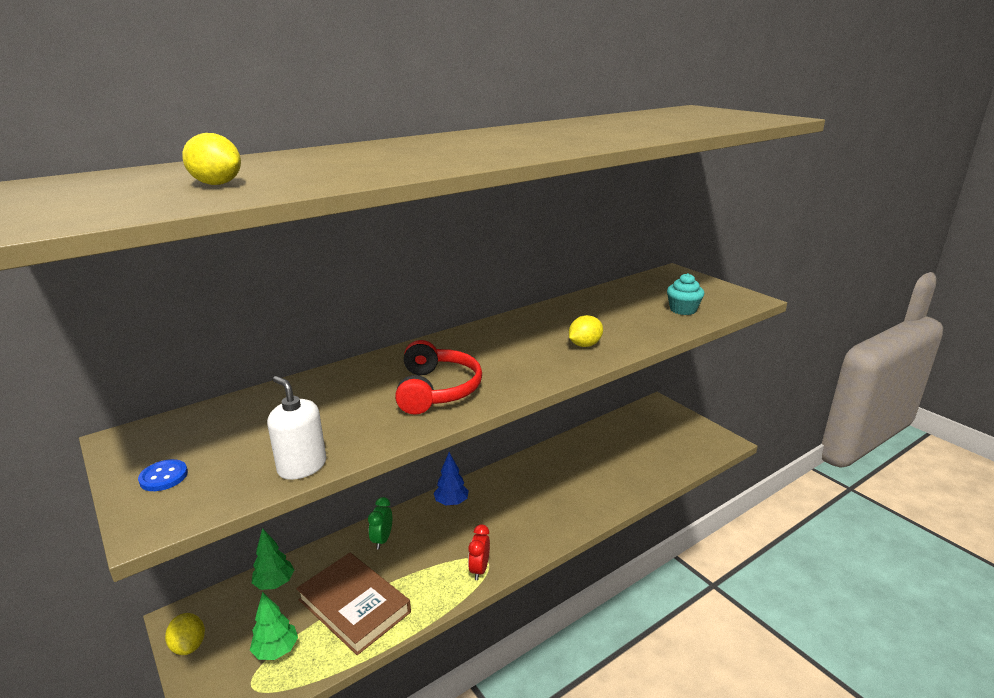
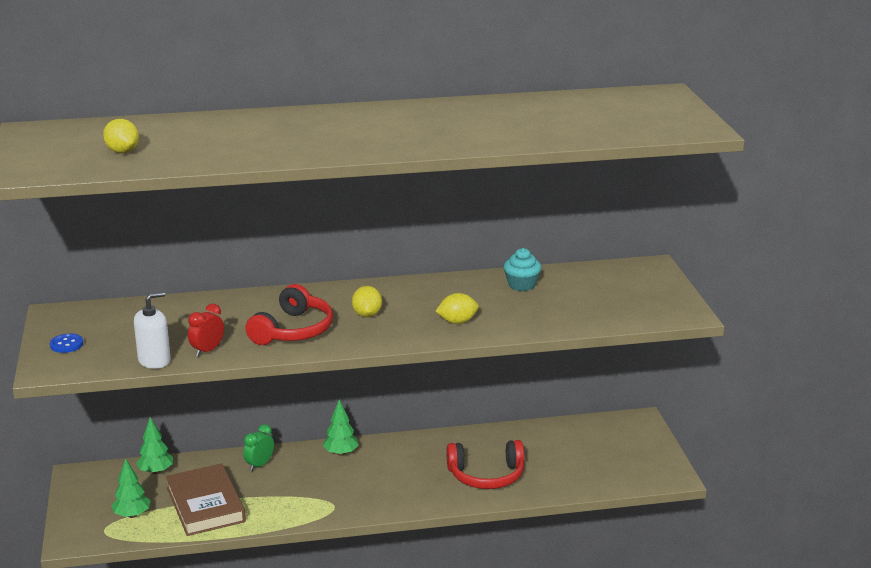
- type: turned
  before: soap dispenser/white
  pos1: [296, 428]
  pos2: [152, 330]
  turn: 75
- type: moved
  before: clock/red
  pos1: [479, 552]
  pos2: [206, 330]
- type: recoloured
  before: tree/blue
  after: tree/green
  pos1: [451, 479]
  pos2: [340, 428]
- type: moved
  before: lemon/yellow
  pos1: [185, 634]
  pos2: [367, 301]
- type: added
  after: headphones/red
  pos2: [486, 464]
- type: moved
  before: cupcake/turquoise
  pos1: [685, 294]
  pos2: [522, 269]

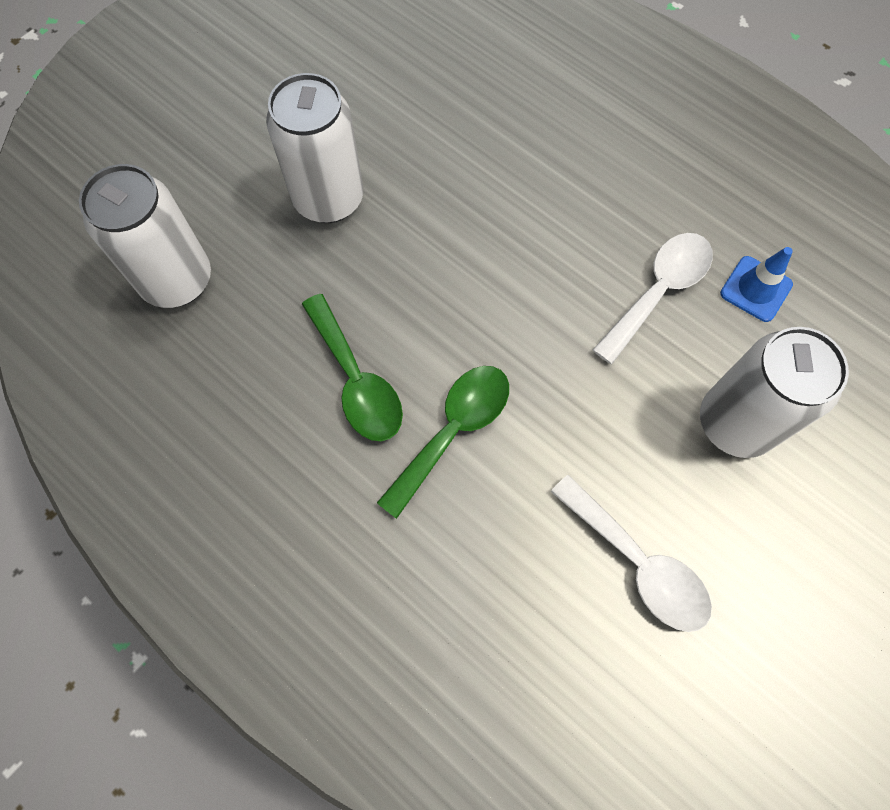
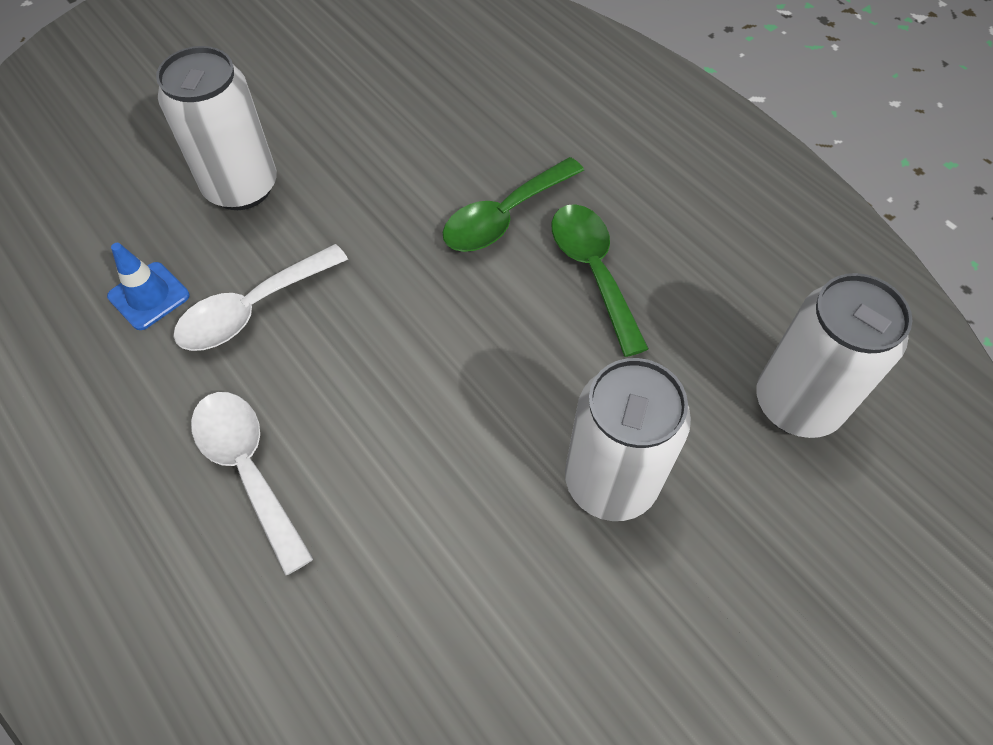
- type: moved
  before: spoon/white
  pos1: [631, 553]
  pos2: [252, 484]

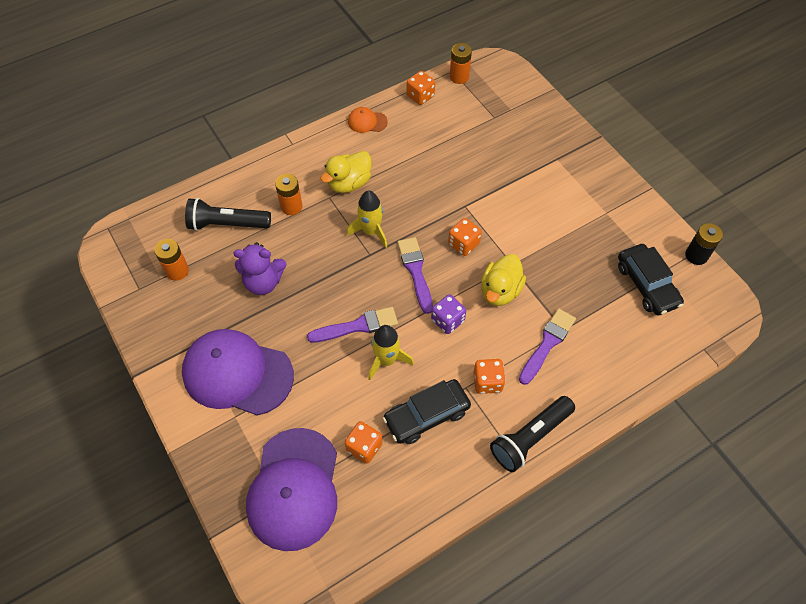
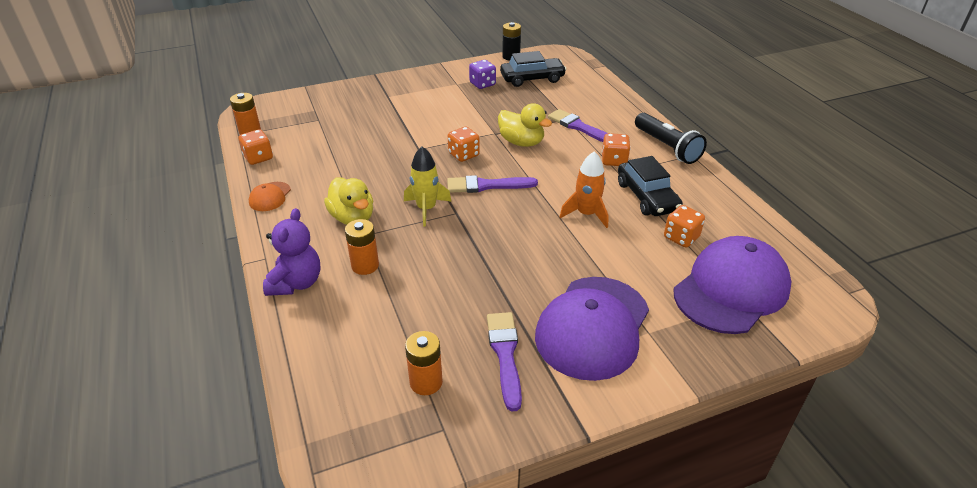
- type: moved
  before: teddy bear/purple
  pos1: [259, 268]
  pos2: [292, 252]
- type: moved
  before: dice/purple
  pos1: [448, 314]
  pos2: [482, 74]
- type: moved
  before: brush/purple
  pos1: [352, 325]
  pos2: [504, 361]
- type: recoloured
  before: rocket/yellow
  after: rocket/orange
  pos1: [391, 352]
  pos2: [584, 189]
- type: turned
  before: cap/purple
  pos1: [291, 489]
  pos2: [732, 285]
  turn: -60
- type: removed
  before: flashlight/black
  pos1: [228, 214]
------
Problem details: Transcribe exactly the span of lines that opens with the line holding "pos2: [486, 464]" and closes with the last line of the entries above. Omit pictures.

The completed task:
  pos2: [486, 464]
- type: moved
  before: cupcake/turquoise
  pos1: [685, 294]
  pos2: [522, 269]

- type: moved
  before: spoon/white
  pos1: [631, 553]
  pos2: [252, 484]

- type: moved
  before: teddy bear/purple
  pos1: [259, 268]
  pos2: [292, 252]
- type: moved
  before: dice/purple
  pos1: [448, 314]
  pos2: [482, 74]
- type: moved
  before: brush/purple
  pos1: [352, 325]
  pos2: [504, 361]
- type: recoloured
  before: rocket/yellow
  after: rocket/orange
  pos1: [391, 352]
  pos2: [584, 189]
- type: turned
  before: cap/purple
  pos1: [291, 489]
  pos2: [732, 285]
  turn: -60
- type: removed
  before: flashlight/black
  pos1: [228, 214]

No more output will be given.